==== Source data ====
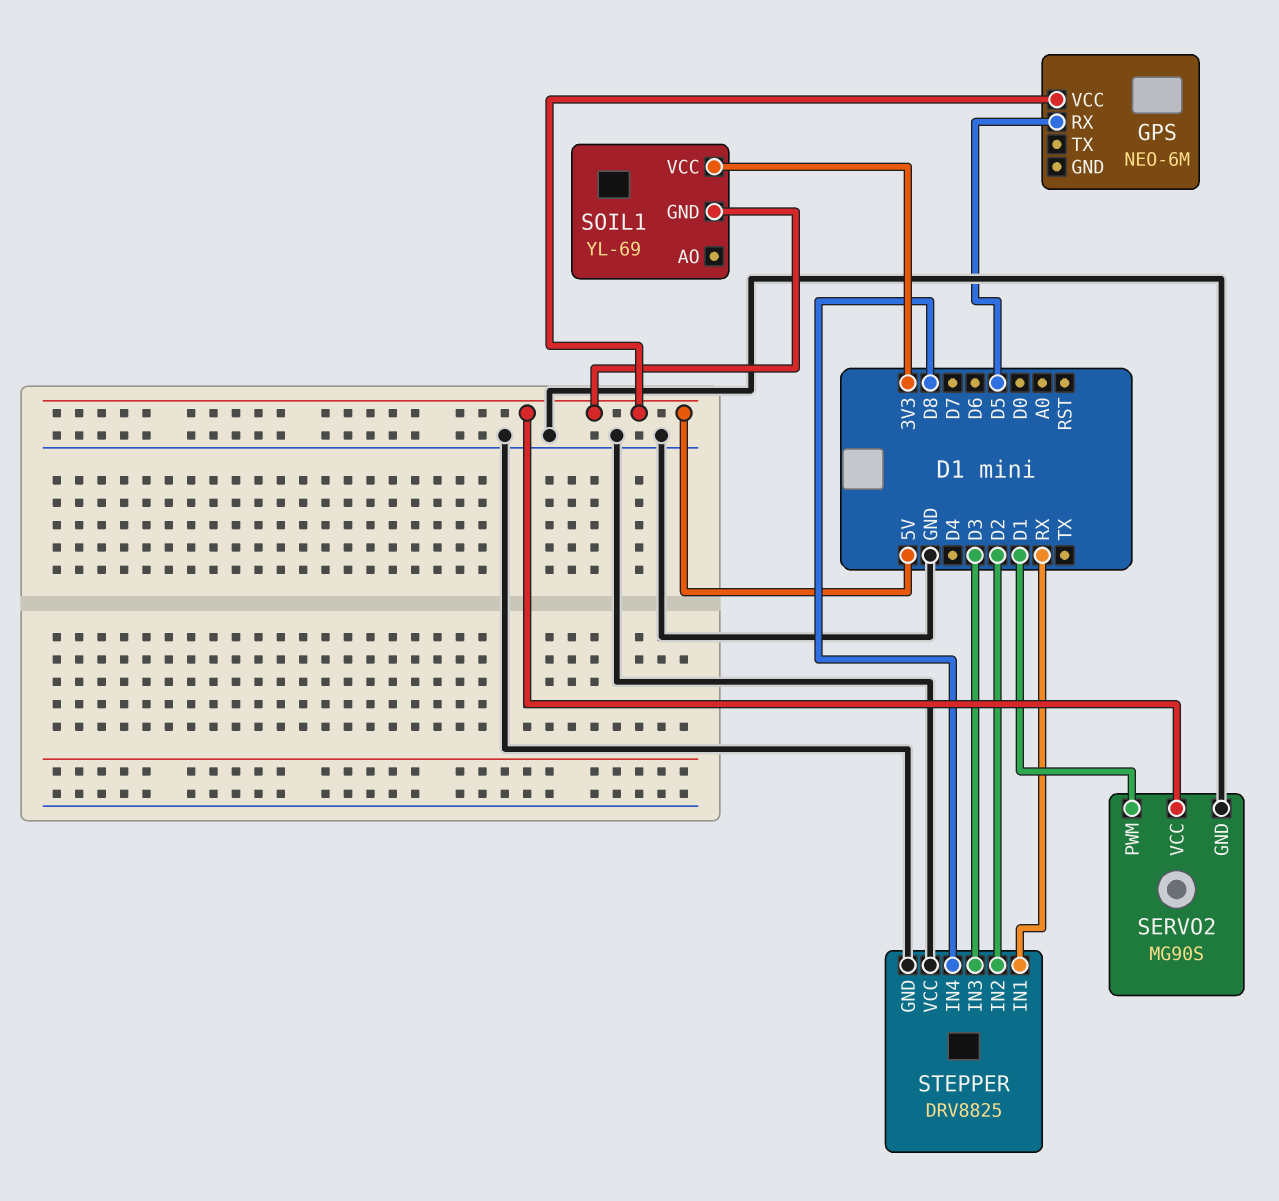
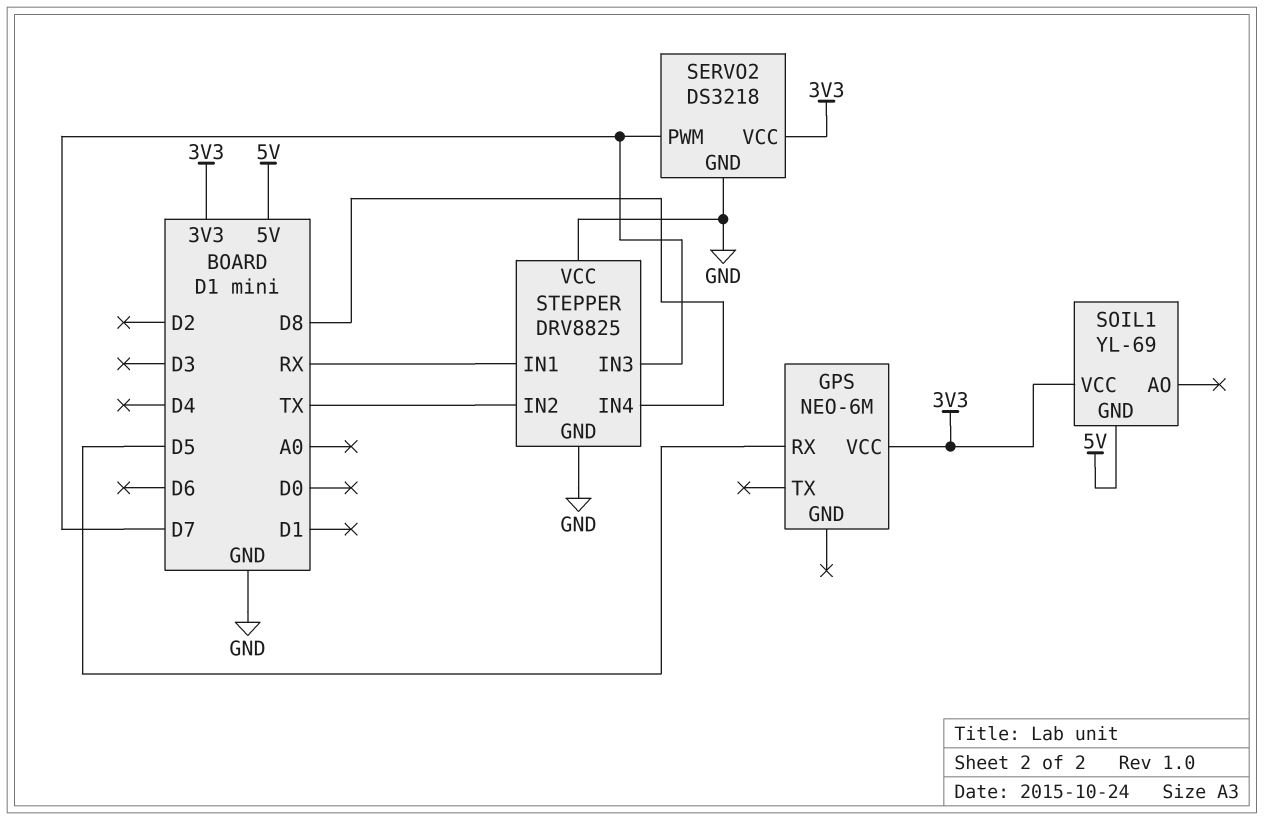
GPS pin VCC: 5V -> 3V3
SERVO2: MG90S -> DS3218
SERVO2 pin PWM: D1 -> D7
SERVO2 pin VCC: 5V -> 3V3
STEPPER pin IN2: D2 -> TX
STEPPER pin IN3: D3 -> D7

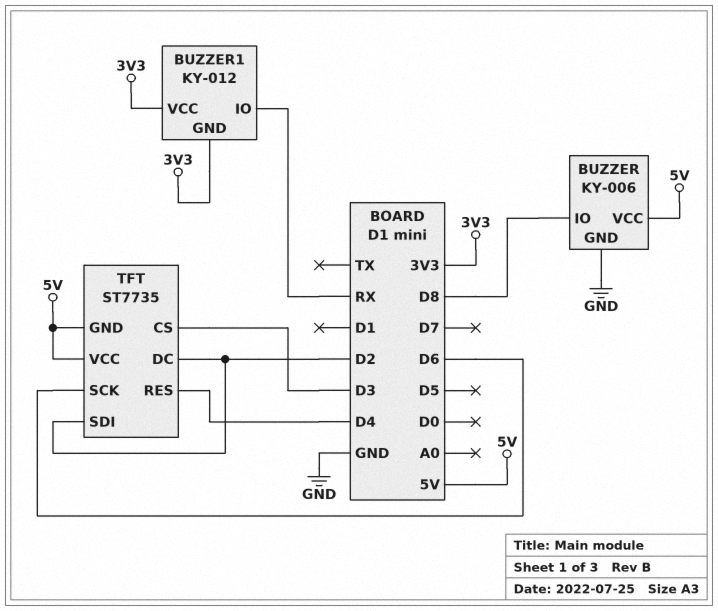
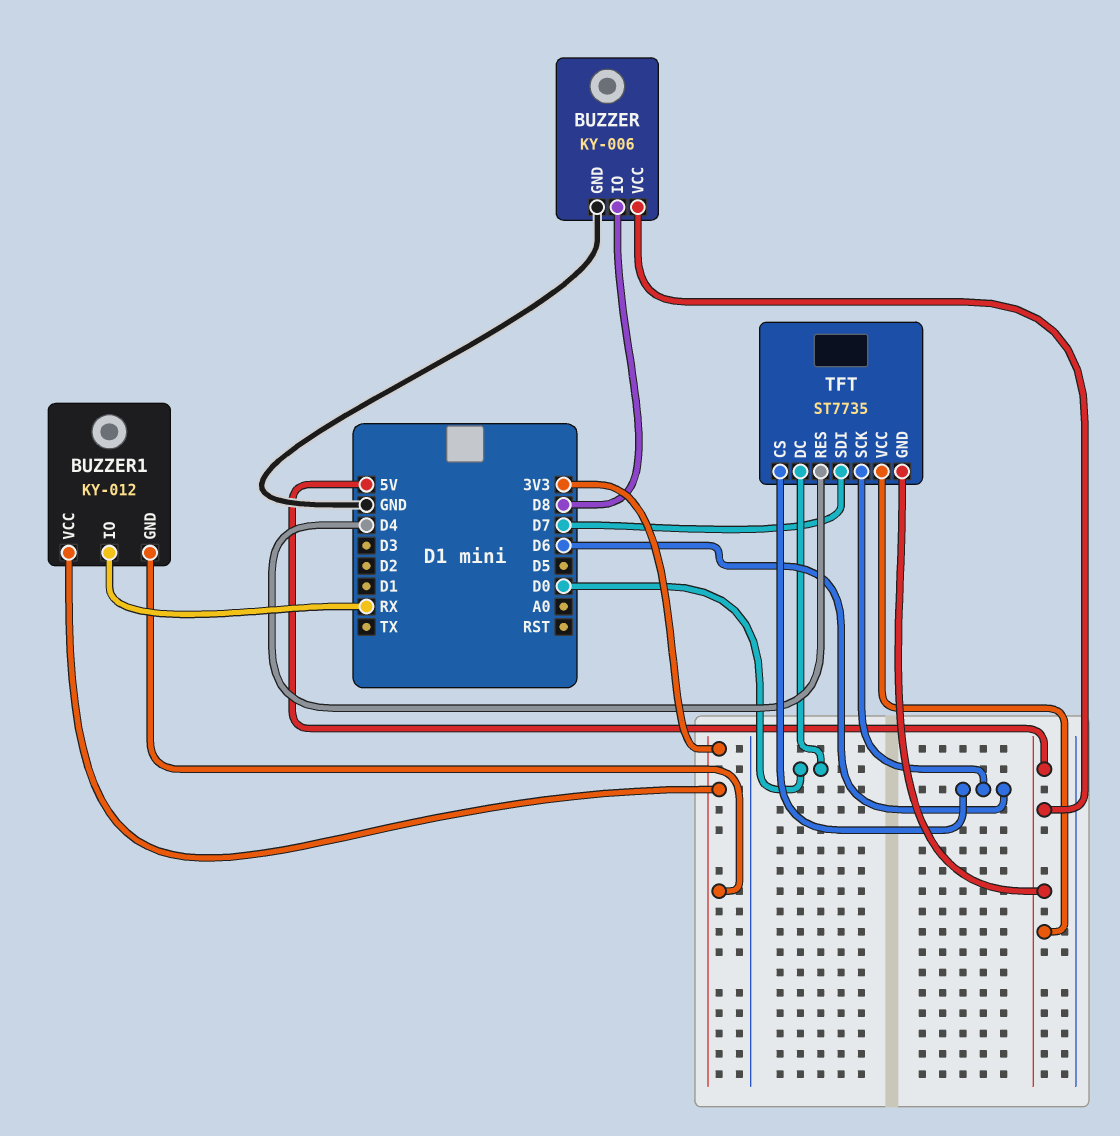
TFT pin CS: D3 -> D6
TFT pin DC: D2 -> D0
TFT pin SDI: D2 -> D7

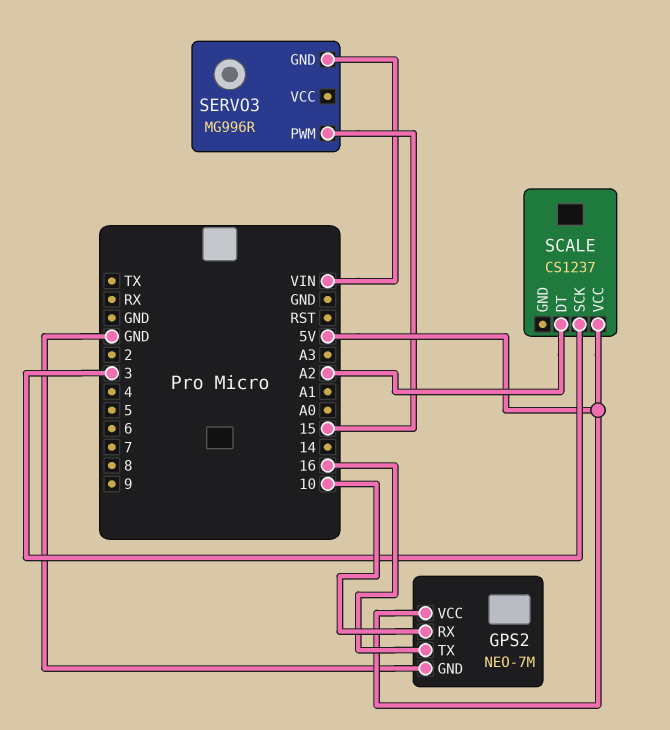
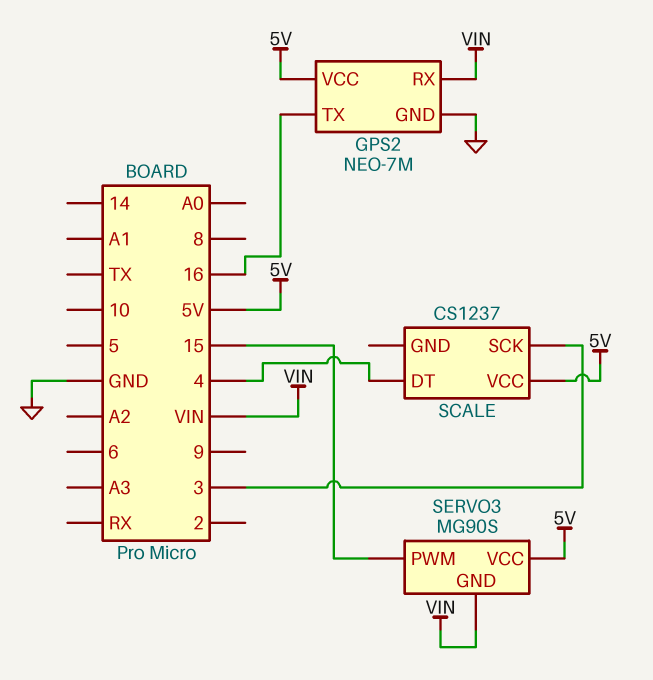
GPS2 pin RX: 10 -> VIN
SCALE pin DT: A2 -> 4
SERVO3: MG996R -> MG90S
SERVO3 pin VCC: none -> 5V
====
Assigned task:
Images must not appear; print each record precisely as it reads.

Solution to this problem:
GPS pin VCC: 5V -> 3V3
SERVO2: MG90S -> DS3218
SERVO2 pin PWM: D1 -> D7
SERVO2 pin VCC: 5V -> 3V3
STEPPER pin IN2: D2 -> TX
STEPPER pin IN3: D3 -> D7

TFT pin CS: D3 -> D6
TFT pin DC: D2 -> D0
TFT pin SDI: D2 -> D7

GPS2 pin RX: 10 -> VIN
SCALE pin DT: A2 -> 4
SERVO3: MG996R -> MG90S
SERVO3 pin VCC: none -> 5V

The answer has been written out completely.